BEGIN Dataset extract

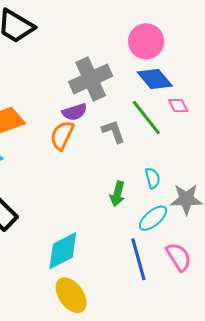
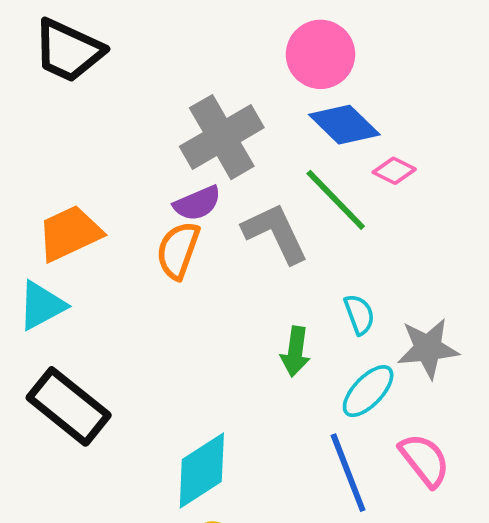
pink diamond: (178, 106) -> (394, 171), turned -30
gray L-shape: (113, 132) -> (275, 233), size x1.4

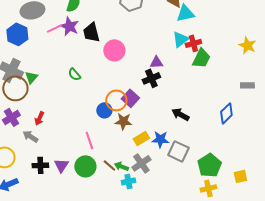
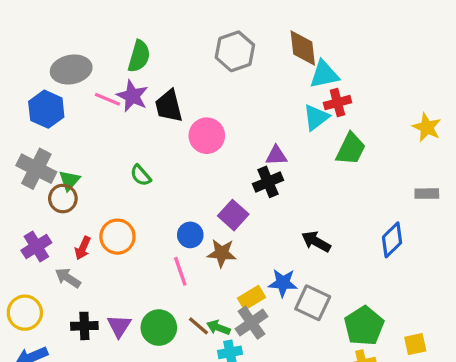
pink line: (54, 28) -> (108, 99), turned 49
red cross: (193, 43) -> (337, 103), moved
brown circle: (15, 88) -> (63, 199), moved, size x0.7
orange circle: (116, 100) -> (117, 237), moved
yellow rectangle: (141, 138) -> (251, 298), moved
pink line: (89, 140) -> (180, 271), moved

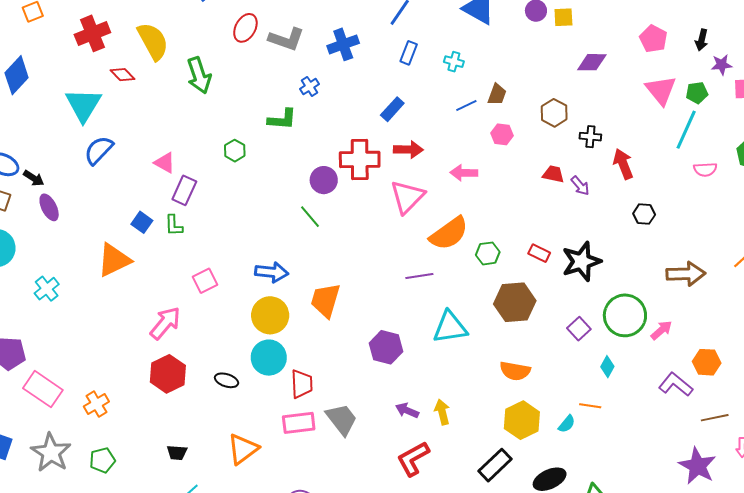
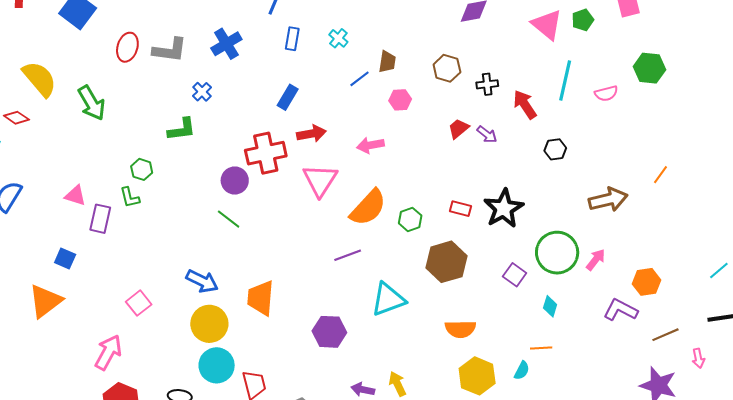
cyan cross: (454, 62) -> (338, 38), turned 36
cyan line: (686, 130) -> (565, 80), moved
red trapezoid: (553, 174) -> (458, 129), turned -40
green L-shape: (174, 225) -> (130, 197), moved
blue arrow: (272, 272) -> (202, 281), turned 32

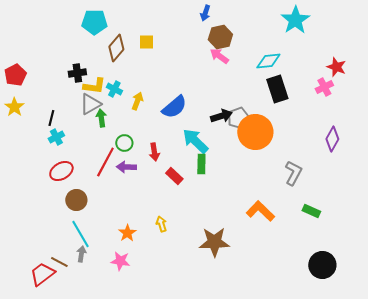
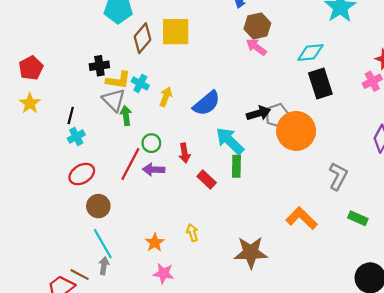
yellow square: (146, 42) -> (176, 32), size x1.8
gray triangle: (90, 104) -> (114, 100), turned -45
pink star: (120, 261) -> (164, 273), moved

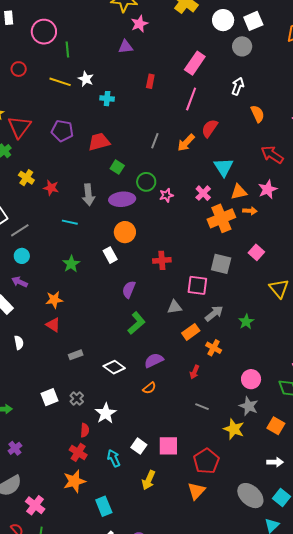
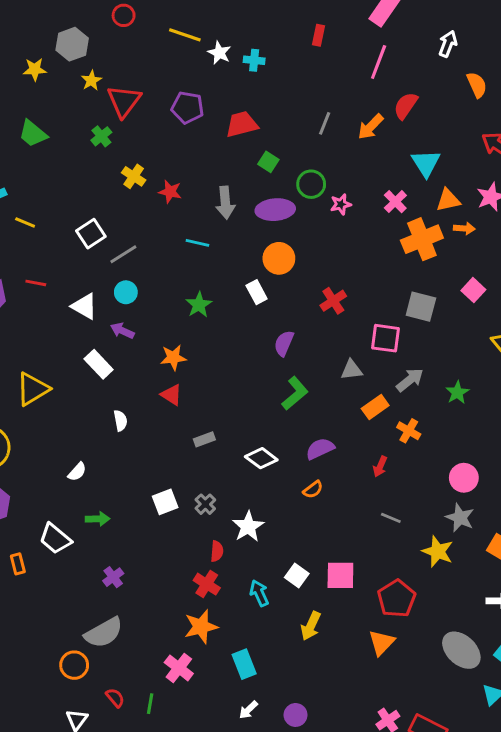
white star: (86, 79) -> (219, 53), moved
red cross: (162, 260) -> (333, 301), turned -30
pink cross: (35, 505) -> (179, 668), moved

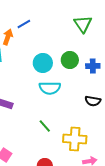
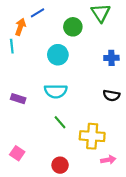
green circle: (70, 60) -> (73, 27), moved
cyan semicircle: (50, 88) -> (56, 91), moved

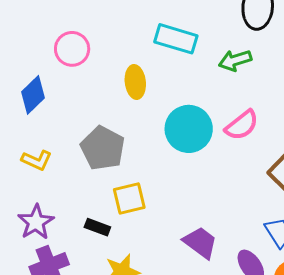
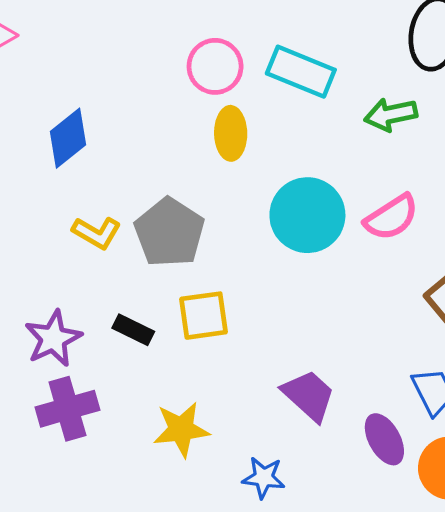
pink circle: (72, 49) -> (215, 66), moved
yellow L-shape: (37, 160) -> (97, 233), moved
black rectangle: (97, 227) -> (133, 330), moved

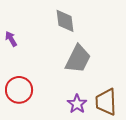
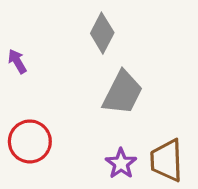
gray diamond: (65, 21) -> (102, 33), turned 35

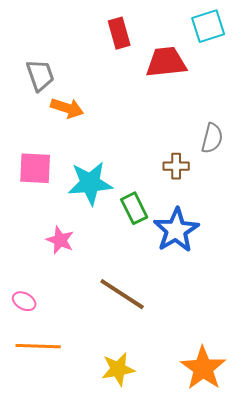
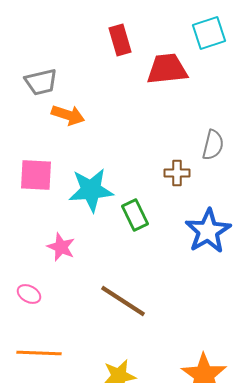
gray trapezoid: (40, 75) -> (41, 82), turned 96
blue star: (176, 230) -> (208, 231), moved
pink ellipse: (24, 301) -> (29, 294), moved

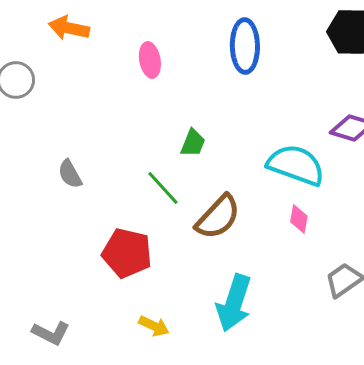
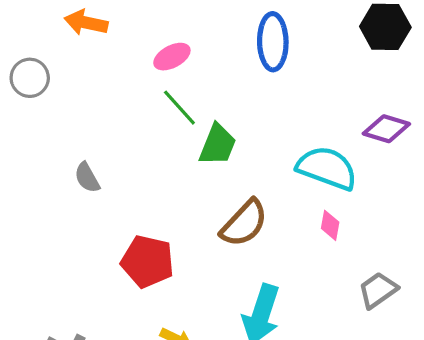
pink ellipse: (150, 60) -> (172, 57), turned 72
green trapezoid: (193, 143) -> (218, 145), size x1.4
green line: (163, 188) -> (179, 108), moved

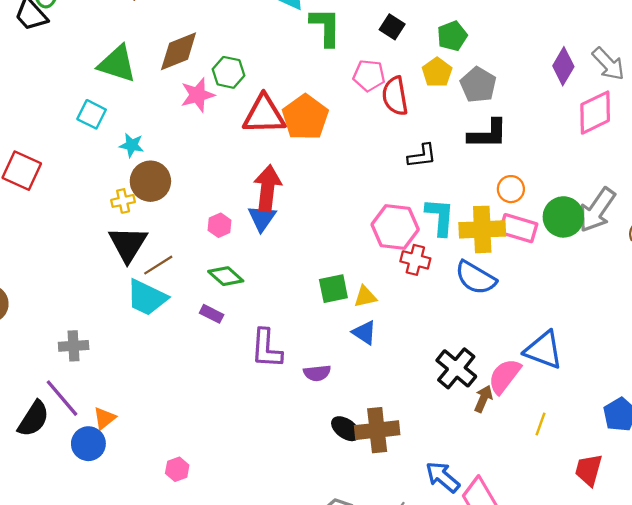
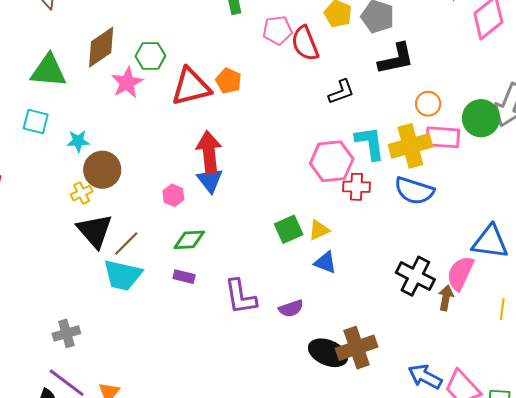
orange pentagon: (305, 117) -> (229, 81), size x0.6
green diamond: (226, 276) -> (189, 240), turned -32
black ellipse: (346, 429) -> (328, 353), size x1.4

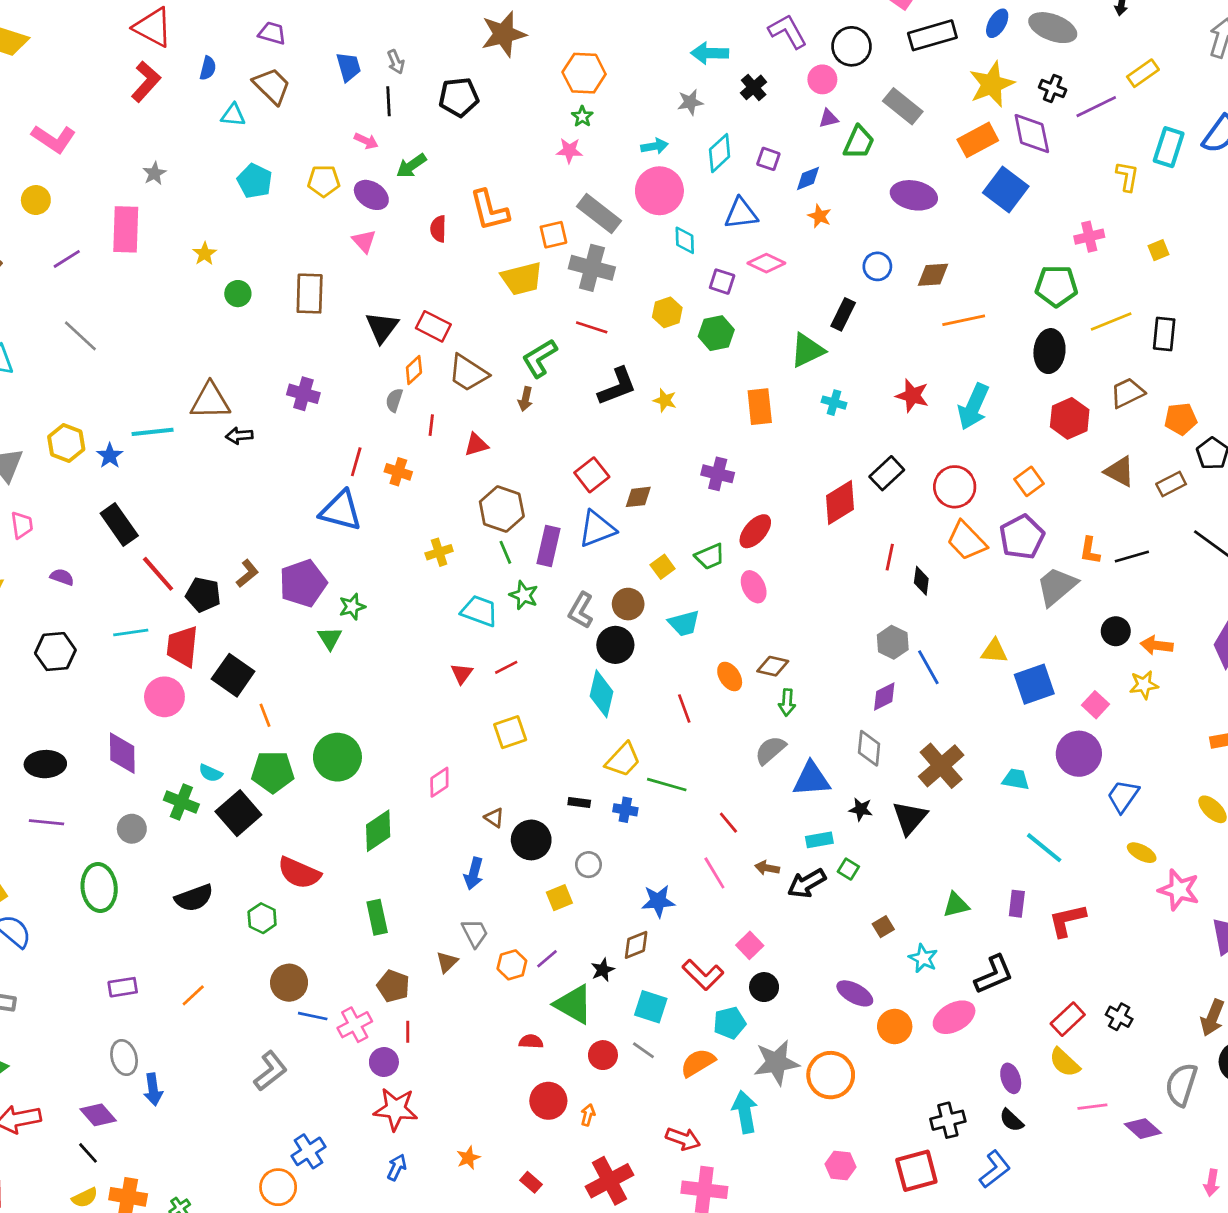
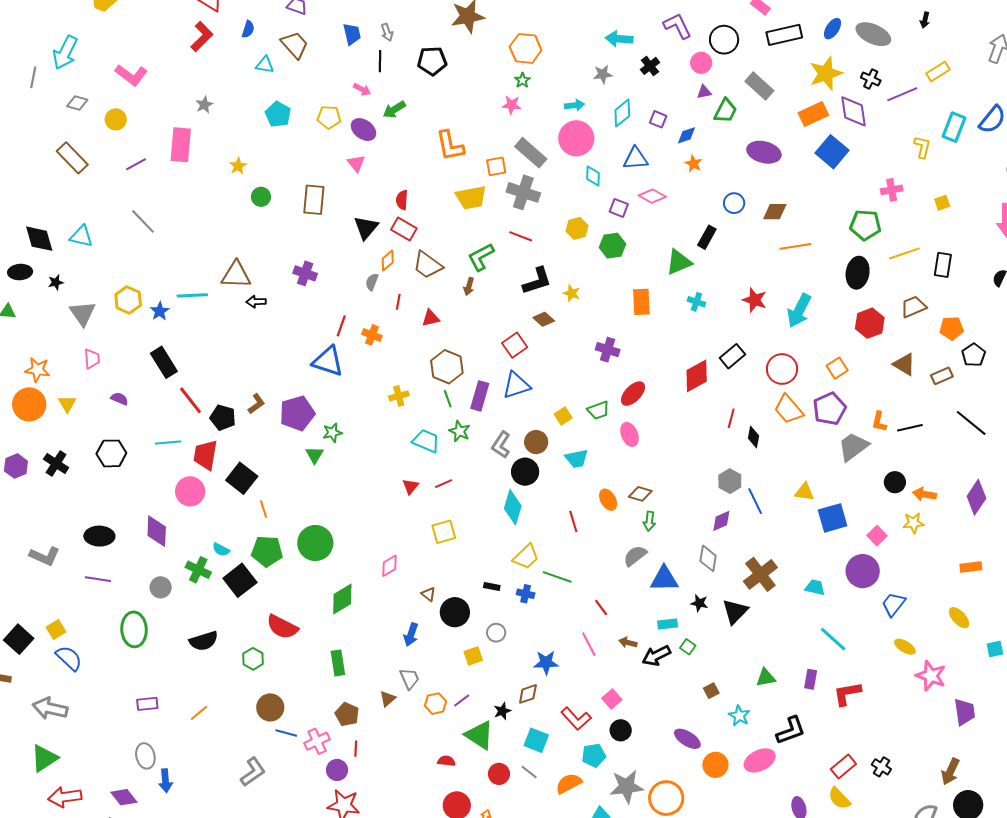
red semicircle: (438, 229) -> (402, 200), moved
brown diamond: (638, 497) -> (544, 319), moved, turned 45

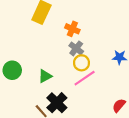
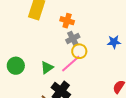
gray cross: (76, 48) -> (73, 38), turned 32
pink line: (85, 78) -> (71, 64), moved

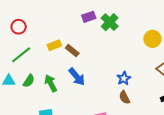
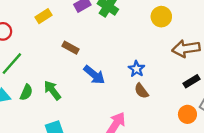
yellow rectangle: (54, 45) -> (43, 16), moved
blue arrow: (77, 77) -> (94, 75), moved

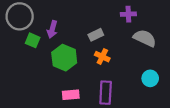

END Dataset extract

__Task statement__: Go through the data, and copy each line in which the word "arrow" appears.

__Answer space__:
blue arrow: (272, 272) -> (202, 281), turned 32
blue arrow: (77, 77) -> (94, 75), moved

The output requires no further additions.